EXERCISE BRIEF: Among the records below, find the lines that contain "stacking" and copy each of them.

*** Opening of STUDY MATERIAL ***

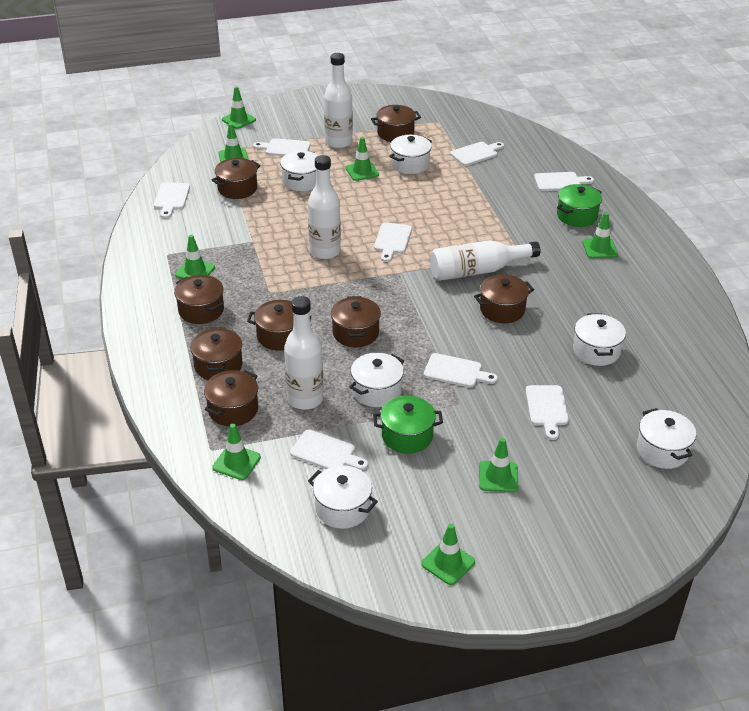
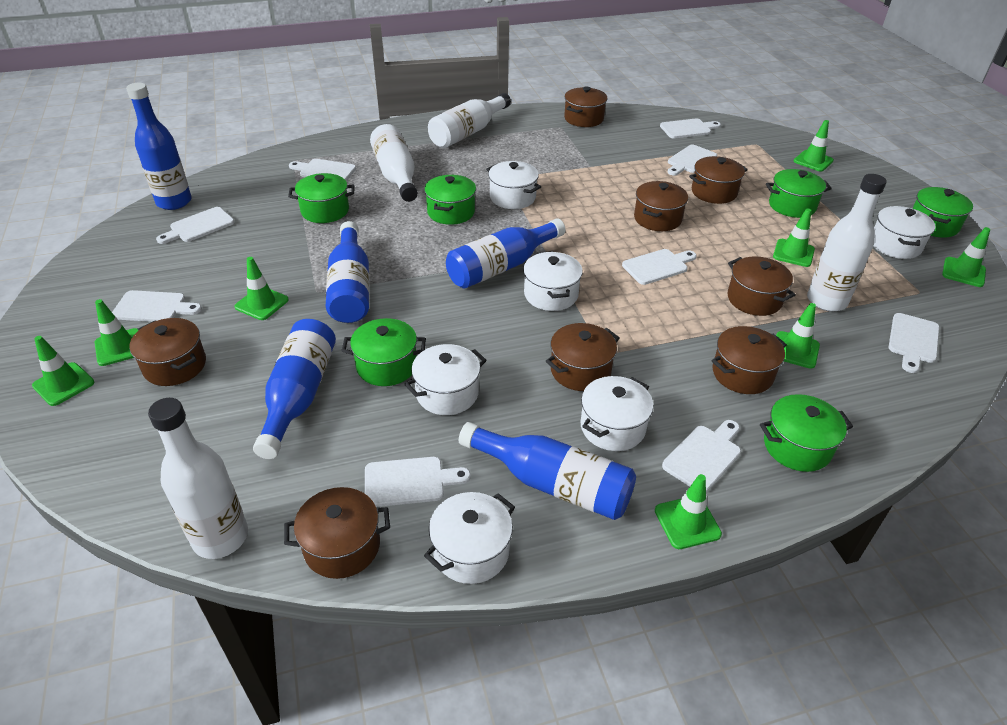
blue bottle: 0 -> 5
green pot: 2 -> 6
white cutting board: 8 -> 9

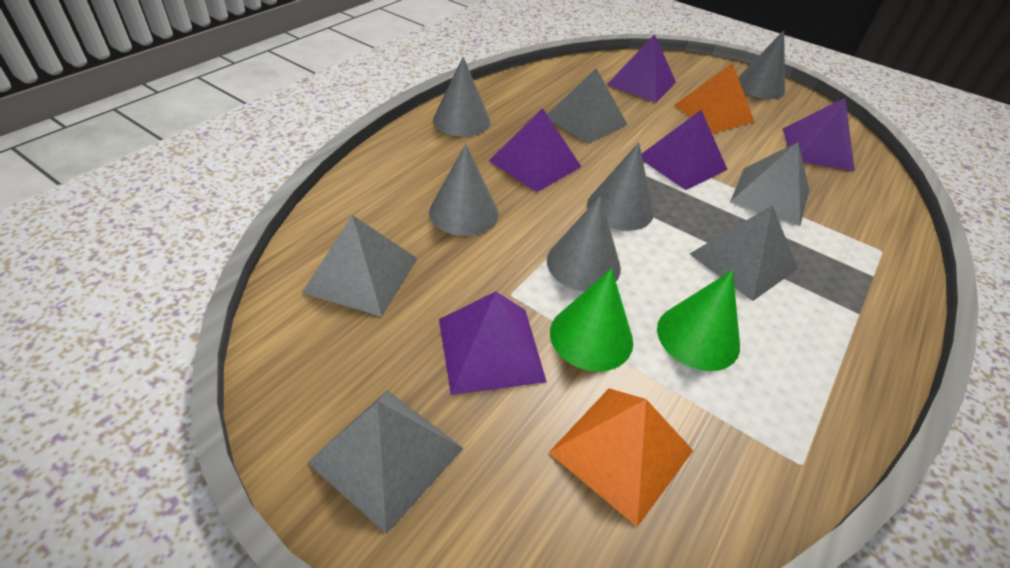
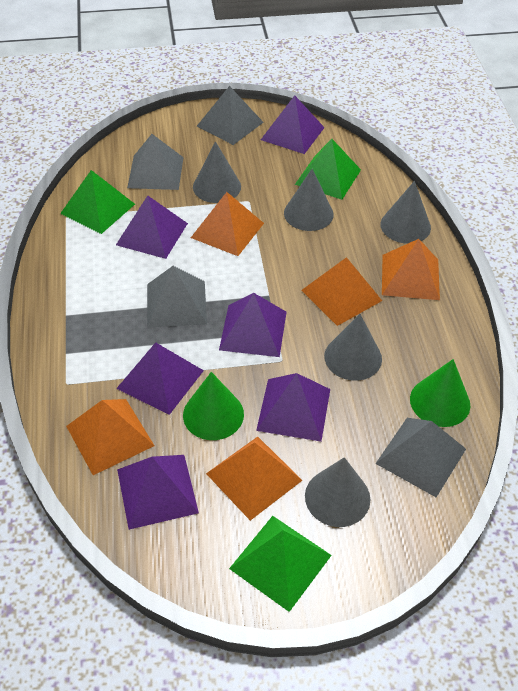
green pyramid: 0 -> 3
grey pyramid: 5 -> 4
orange pyramid: 2 -> 5
purple pyramid: 5 -> 6

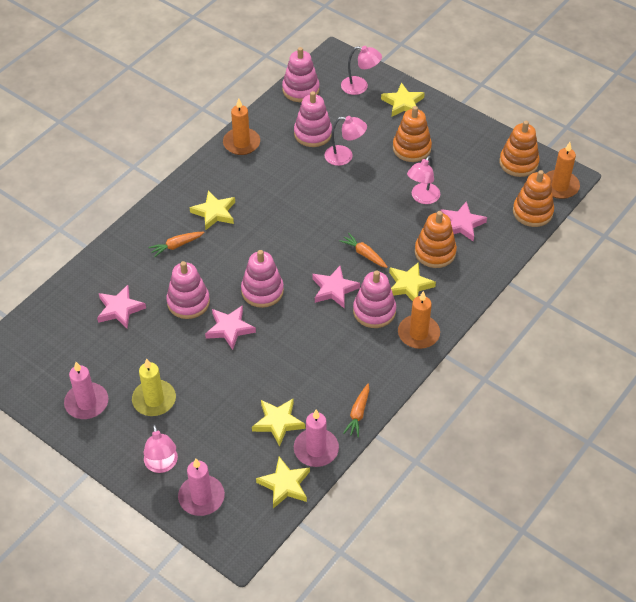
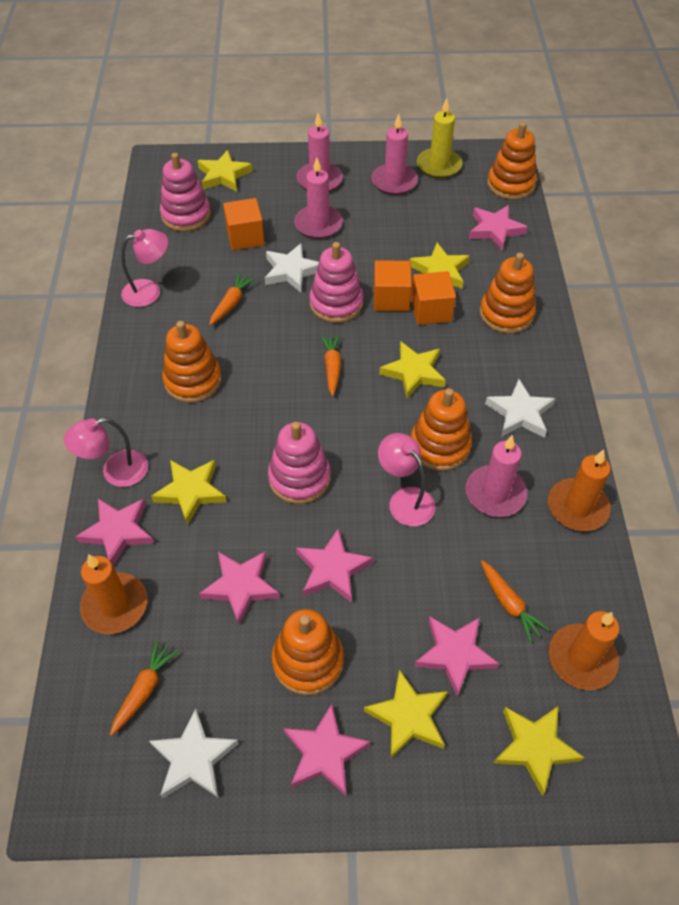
orange carrot: 3 -> 4
orange cube: 0 -> 3
orange stacking toy: 4 -> 5
pink candle: 3 -> 4
pink lamp: 4 -> 3
pink stacking toy: 5 -> 3
pink star: 4 -> 6
white star: 0 -> 3
yellow star: 5 -> 6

*** Close of STUDY MATERIAL ***

SOLUTION FOR THIS PROBLEM:
orange stacking toy: 4 -> 5
pink stacking toy: 5 -> 3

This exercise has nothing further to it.